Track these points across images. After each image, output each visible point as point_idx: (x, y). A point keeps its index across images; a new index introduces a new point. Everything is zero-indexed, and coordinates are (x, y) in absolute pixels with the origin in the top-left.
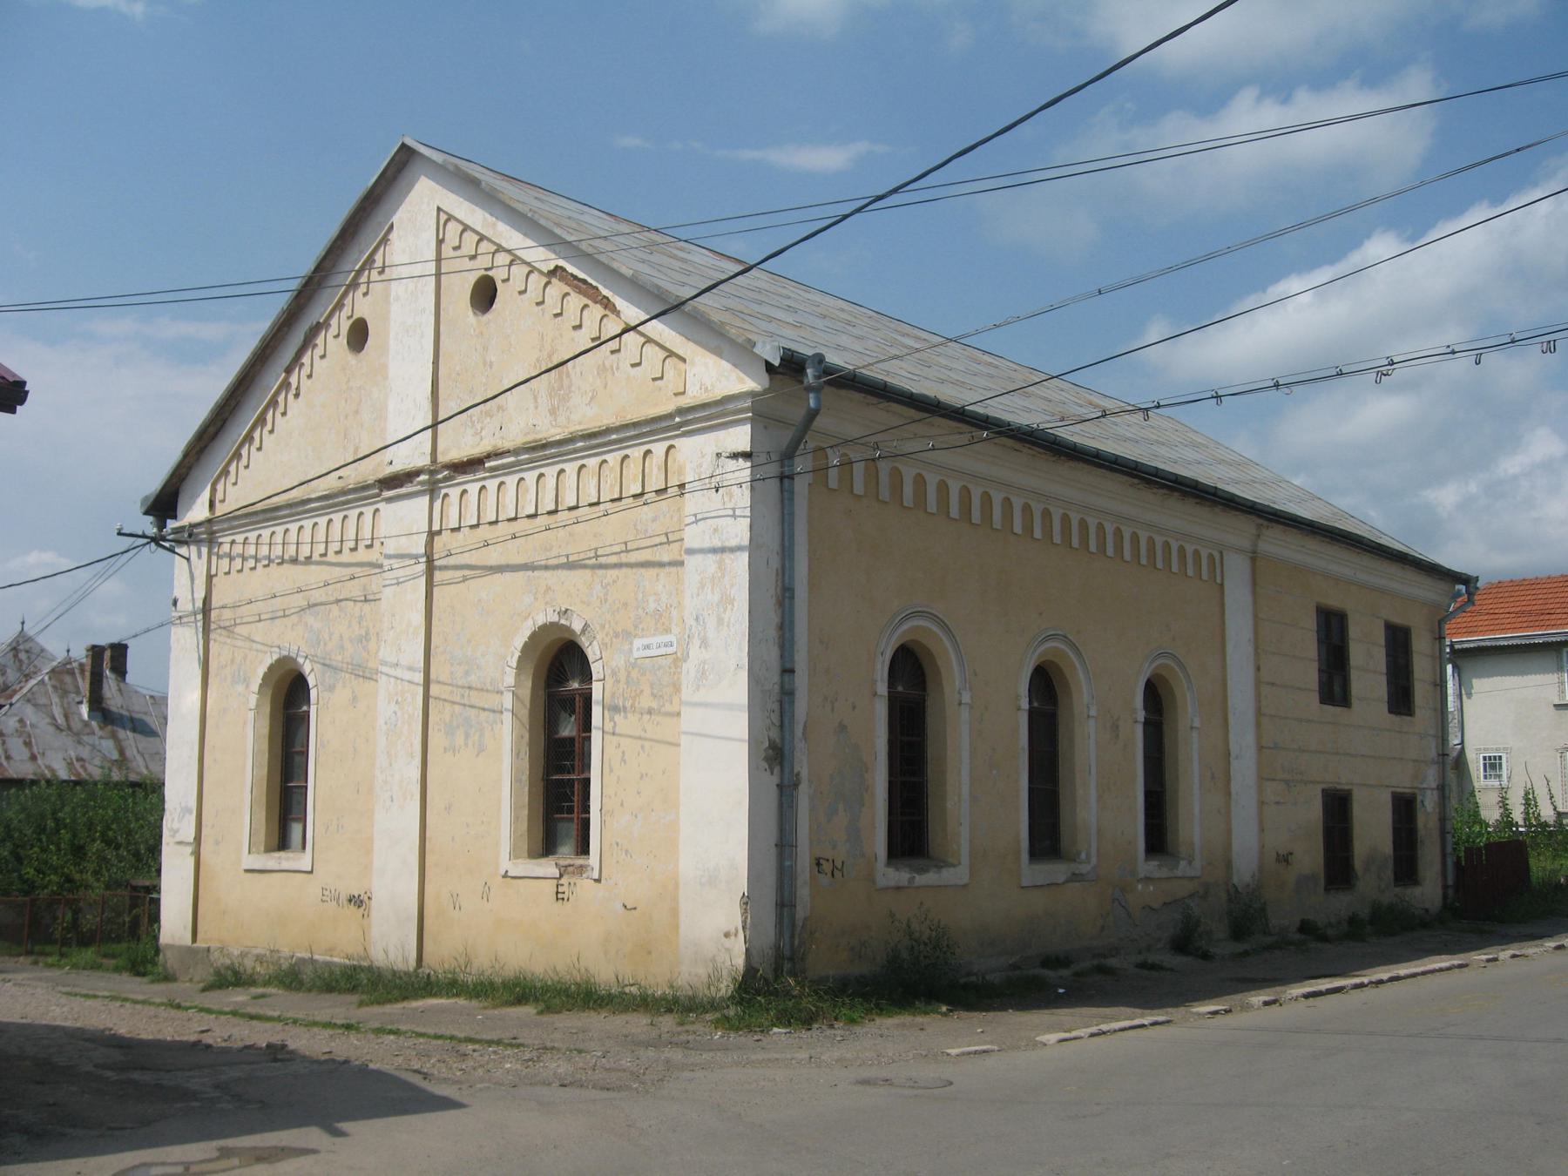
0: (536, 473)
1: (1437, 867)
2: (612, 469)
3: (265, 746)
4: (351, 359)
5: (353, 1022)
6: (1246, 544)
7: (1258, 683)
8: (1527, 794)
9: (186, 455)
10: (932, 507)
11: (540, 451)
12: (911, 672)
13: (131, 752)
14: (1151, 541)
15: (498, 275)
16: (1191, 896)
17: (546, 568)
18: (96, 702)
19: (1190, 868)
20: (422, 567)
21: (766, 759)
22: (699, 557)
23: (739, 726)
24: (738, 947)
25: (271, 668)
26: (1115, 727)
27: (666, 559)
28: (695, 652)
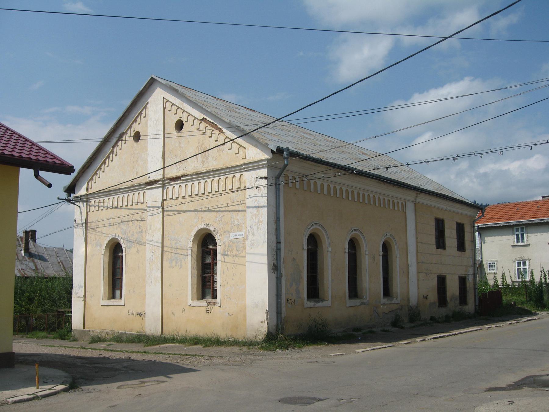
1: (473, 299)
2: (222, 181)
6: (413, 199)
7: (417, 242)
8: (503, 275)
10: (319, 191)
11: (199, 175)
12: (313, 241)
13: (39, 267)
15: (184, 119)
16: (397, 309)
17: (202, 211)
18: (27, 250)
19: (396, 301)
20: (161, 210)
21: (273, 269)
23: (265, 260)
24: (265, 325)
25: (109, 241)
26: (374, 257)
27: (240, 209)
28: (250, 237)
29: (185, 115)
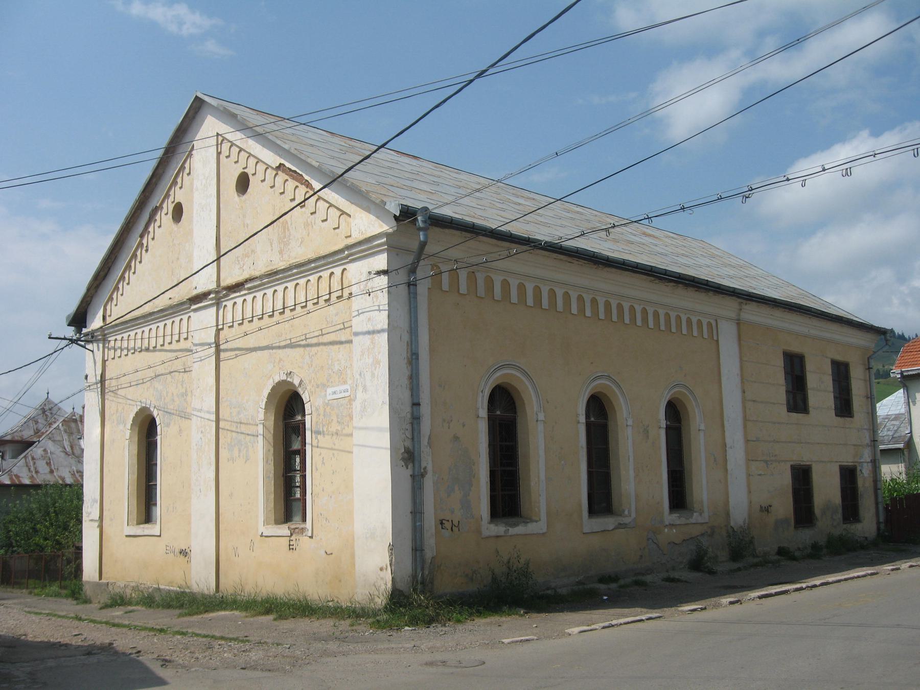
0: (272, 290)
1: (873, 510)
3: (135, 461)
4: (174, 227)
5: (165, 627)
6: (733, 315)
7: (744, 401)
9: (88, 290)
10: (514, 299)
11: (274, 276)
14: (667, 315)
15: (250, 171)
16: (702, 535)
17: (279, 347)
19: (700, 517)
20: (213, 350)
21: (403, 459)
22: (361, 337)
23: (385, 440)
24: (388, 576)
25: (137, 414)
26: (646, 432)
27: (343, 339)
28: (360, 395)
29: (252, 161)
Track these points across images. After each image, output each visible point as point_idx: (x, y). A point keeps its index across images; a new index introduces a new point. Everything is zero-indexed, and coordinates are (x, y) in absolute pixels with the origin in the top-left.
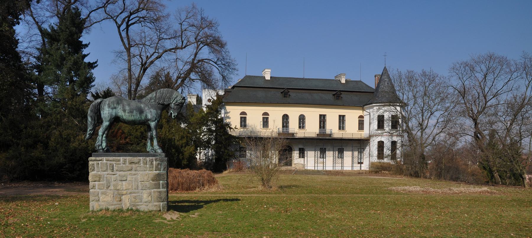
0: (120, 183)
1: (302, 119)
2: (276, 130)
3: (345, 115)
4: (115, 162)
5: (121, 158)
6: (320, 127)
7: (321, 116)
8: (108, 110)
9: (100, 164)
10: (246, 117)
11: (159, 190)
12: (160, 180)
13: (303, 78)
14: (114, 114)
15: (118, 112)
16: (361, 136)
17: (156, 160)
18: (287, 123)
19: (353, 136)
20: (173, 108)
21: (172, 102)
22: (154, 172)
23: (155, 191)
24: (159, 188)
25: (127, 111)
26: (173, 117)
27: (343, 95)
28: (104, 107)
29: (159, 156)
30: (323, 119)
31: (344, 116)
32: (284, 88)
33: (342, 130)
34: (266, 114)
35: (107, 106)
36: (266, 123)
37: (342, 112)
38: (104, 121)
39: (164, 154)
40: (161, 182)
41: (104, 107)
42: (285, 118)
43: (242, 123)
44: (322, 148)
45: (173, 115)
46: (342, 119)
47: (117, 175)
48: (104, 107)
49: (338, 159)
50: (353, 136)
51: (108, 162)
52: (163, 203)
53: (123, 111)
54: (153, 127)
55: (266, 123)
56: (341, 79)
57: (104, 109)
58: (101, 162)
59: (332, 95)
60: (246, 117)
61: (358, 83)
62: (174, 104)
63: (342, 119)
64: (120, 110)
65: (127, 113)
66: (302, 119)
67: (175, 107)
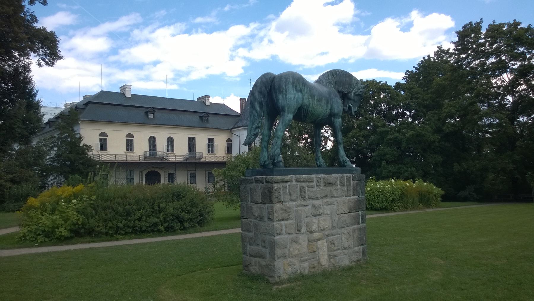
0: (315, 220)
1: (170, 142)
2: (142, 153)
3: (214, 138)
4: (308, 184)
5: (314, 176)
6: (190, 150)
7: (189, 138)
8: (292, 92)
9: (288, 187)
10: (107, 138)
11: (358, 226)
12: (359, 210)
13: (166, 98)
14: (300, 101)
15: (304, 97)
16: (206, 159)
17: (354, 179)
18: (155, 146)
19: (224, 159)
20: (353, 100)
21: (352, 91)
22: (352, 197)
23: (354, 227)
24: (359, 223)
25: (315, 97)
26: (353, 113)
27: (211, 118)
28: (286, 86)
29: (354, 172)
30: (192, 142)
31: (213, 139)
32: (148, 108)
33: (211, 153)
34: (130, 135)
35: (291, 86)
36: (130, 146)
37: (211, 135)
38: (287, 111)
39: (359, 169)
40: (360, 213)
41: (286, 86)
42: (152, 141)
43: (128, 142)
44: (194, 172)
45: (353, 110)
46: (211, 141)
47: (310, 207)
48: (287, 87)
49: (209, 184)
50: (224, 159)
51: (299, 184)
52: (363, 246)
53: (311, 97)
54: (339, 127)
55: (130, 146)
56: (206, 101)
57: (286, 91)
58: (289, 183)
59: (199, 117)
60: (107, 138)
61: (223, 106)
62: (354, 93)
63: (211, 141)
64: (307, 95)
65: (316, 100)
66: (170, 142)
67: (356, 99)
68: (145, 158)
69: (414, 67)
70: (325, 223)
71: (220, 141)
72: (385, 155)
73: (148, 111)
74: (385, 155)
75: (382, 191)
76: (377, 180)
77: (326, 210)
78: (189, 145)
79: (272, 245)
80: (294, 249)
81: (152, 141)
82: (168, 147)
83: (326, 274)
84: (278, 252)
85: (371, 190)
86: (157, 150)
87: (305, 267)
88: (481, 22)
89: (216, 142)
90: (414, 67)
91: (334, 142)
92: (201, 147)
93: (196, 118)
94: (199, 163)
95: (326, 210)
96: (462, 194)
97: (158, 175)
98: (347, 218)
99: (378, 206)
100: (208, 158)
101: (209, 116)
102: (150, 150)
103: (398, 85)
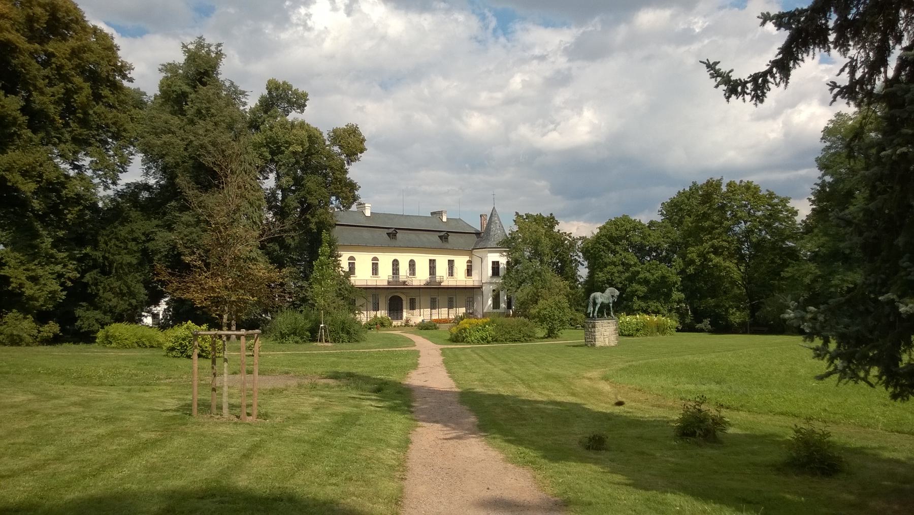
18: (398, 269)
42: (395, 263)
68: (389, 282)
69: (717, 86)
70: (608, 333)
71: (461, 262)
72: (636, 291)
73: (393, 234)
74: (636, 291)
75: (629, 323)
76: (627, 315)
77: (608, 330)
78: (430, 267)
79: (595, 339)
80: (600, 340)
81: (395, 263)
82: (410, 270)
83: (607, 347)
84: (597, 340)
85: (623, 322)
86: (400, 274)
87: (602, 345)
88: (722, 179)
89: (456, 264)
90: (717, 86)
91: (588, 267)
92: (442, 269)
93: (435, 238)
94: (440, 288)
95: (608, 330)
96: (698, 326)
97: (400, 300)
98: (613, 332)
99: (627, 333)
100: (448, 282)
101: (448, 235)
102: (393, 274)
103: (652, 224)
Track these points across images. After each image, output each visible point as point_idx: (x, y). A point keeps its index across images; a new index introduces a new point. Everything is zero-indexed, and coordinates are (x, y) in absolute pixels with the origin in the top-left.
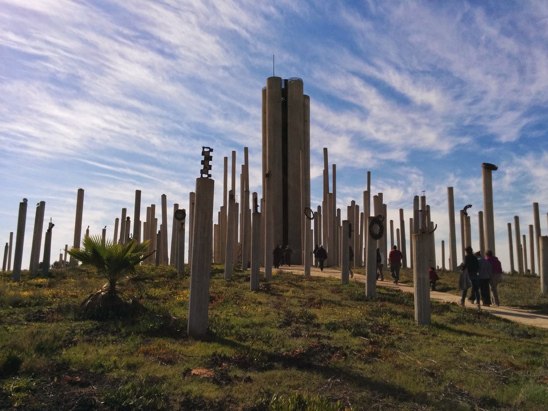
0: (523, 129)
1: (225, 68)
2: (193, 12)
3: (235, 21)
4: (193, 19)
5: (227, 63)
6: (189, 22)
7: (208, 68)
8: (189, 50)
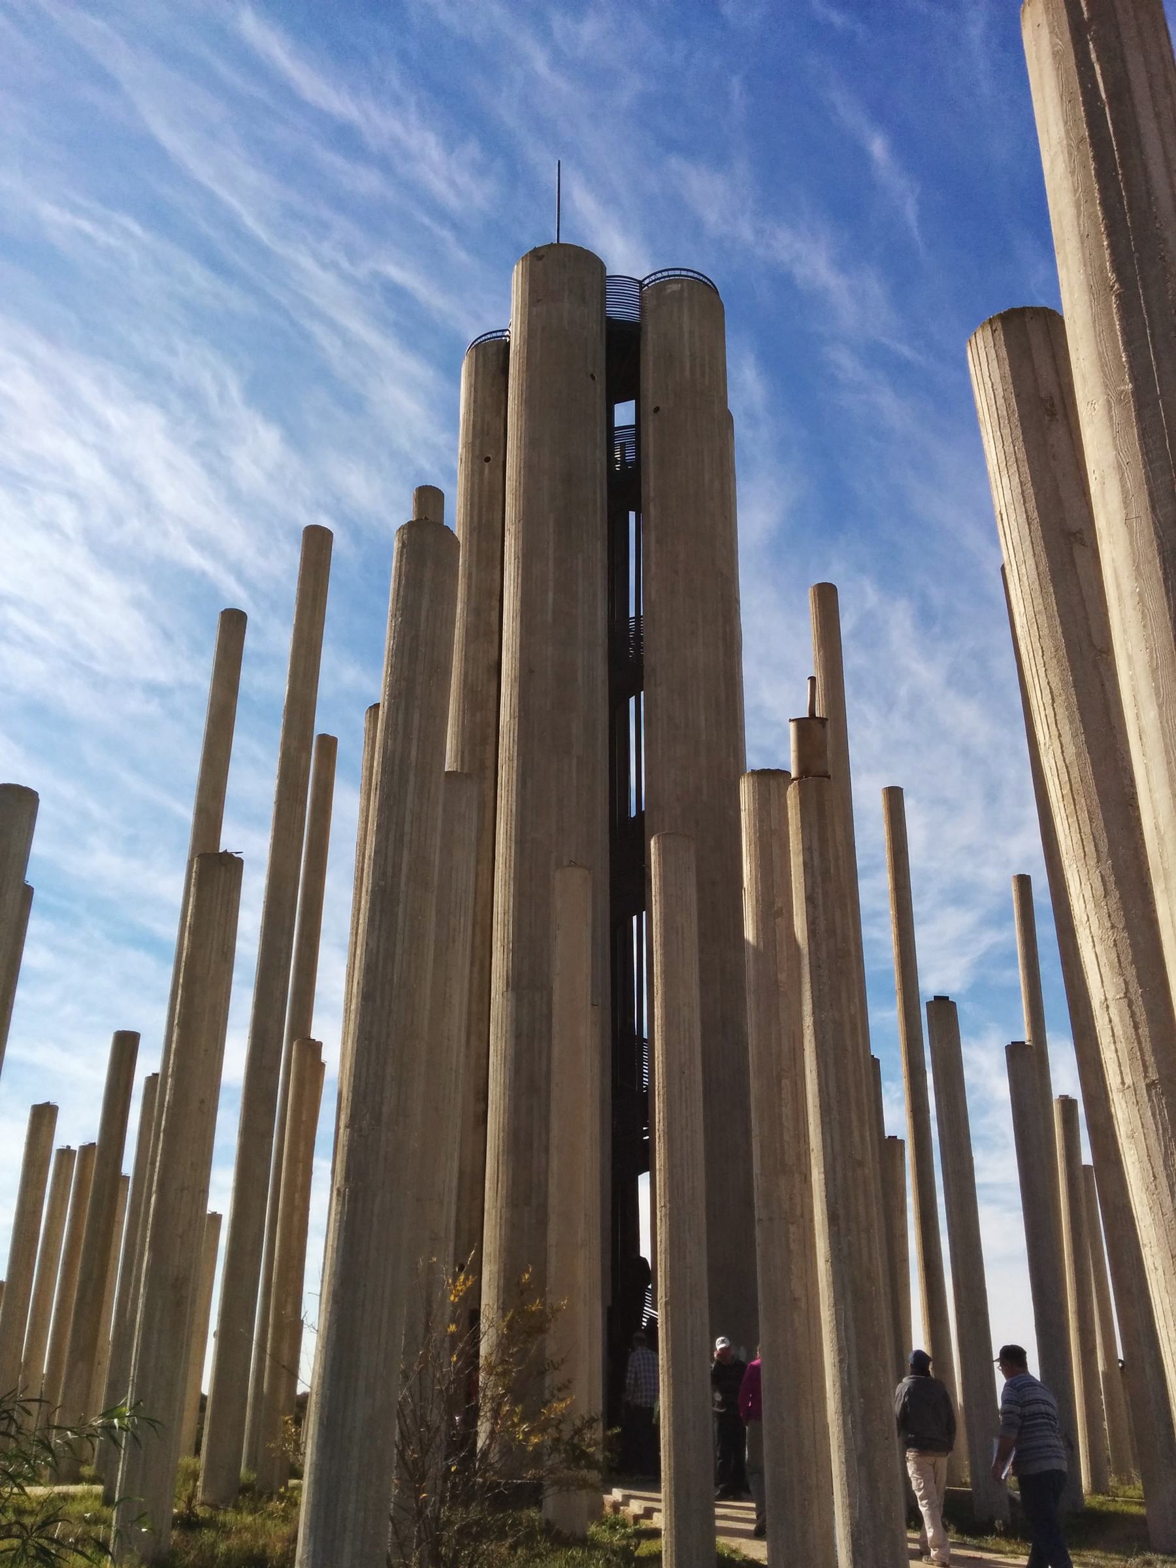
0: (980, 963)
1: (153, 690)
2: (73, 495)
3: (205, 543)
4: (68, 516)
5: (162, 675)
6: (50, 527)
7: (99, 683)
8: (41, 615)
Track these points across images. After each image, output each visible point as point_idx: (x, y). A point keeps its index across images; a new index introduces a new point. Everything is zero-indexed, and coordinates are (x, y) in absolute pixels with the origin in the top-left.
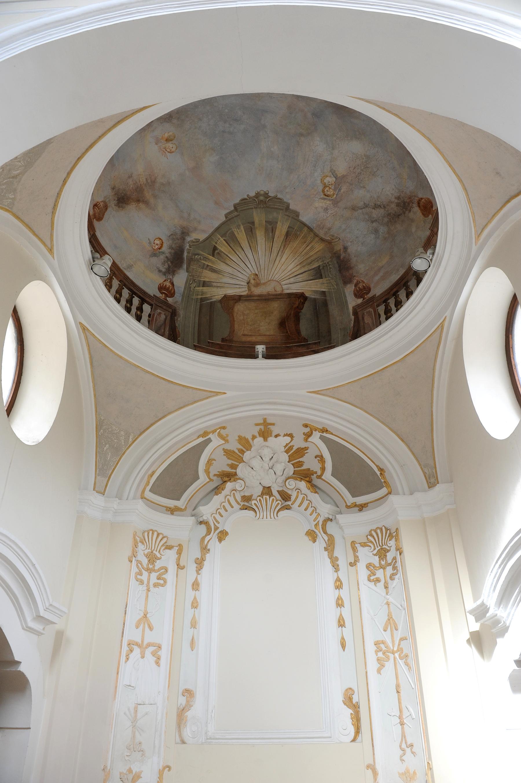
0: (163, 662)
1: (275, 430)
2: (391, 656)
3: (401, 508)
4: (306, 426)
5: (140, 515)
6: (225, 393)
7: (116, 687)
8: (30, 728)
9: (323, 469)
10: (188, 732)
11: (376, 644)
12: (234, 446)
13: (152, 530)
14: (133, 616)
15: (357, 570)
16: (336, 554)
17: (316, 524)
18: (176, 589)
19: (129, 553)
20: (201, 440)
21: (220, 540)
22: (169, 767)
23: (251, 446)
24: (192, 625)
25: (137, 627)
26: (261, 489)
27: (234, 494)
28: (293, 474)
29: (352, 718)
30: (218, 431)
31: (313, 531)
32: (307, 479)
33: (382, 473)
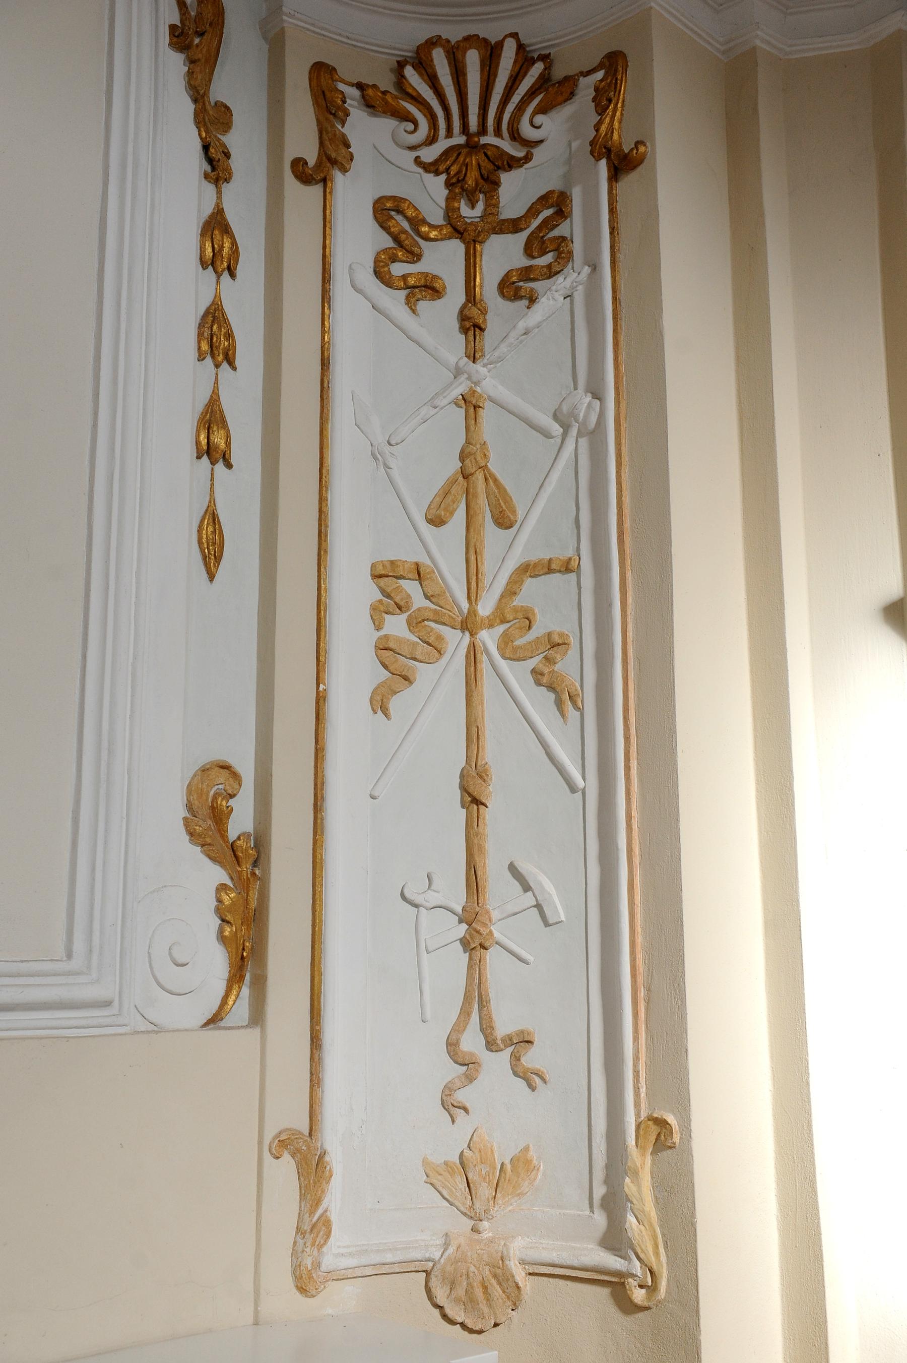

WHAT IS REQUIRED — Reproduce the rows from their very beginning through the line containing "28: (250, 237)", including both ends, and leave the pictures out of your copy.

SOLUTION FOR THIS EXERCISE —
Track these points across images. After each image, output each visible point as point_idx: (x, y). A point keeps its index across images; a new index introduces a new point. Everything is zero-indexed, and coordinates are (x, y) in absolute pixels with the origin in the top-left.
0: (536, 473)
1: (1437, 867)
2: (612, 469)
3: (265, 746)
4: (351, 359)
5: (353, 1022)
6: (1246, 544)
7: (1258, 683)
8: (1527, 794)
9: (186, 455)
10: (932, 507)
11: (540, 451)
12: (911, 672)
13: (131, 752)
14: (1151, 541)
15: (498, 275)
16: (1191, 896)
17: (546, 568)
18: (96, 702)
19: (1190, 868)
20: (422, 567)
21: (766, 759)
22: (699, 557)
23: (739, 726)
24: (738, 947)
25: (271, 668)
26: (1115, 727)
27: (666, 559)
28: (695, 652)
1: (473, 299)
2: (222, 181)
6: (413, 199)
7: (417, 242)
8: (503, 275)
10: (319, 191)
11: (199, 175)
12: (313, 241)
13: (39, 267)
15: (184, 119)
16: (397, 309)
17: (202, 211)
18: (27, 250)
19: (396, 301)
20: (161, 210)
21: (273, 269)
23: (265, 260)
24: (265, 325)
25: (109, 241)
26: (374, 257)
27: (240, 209)
28: (250, 237)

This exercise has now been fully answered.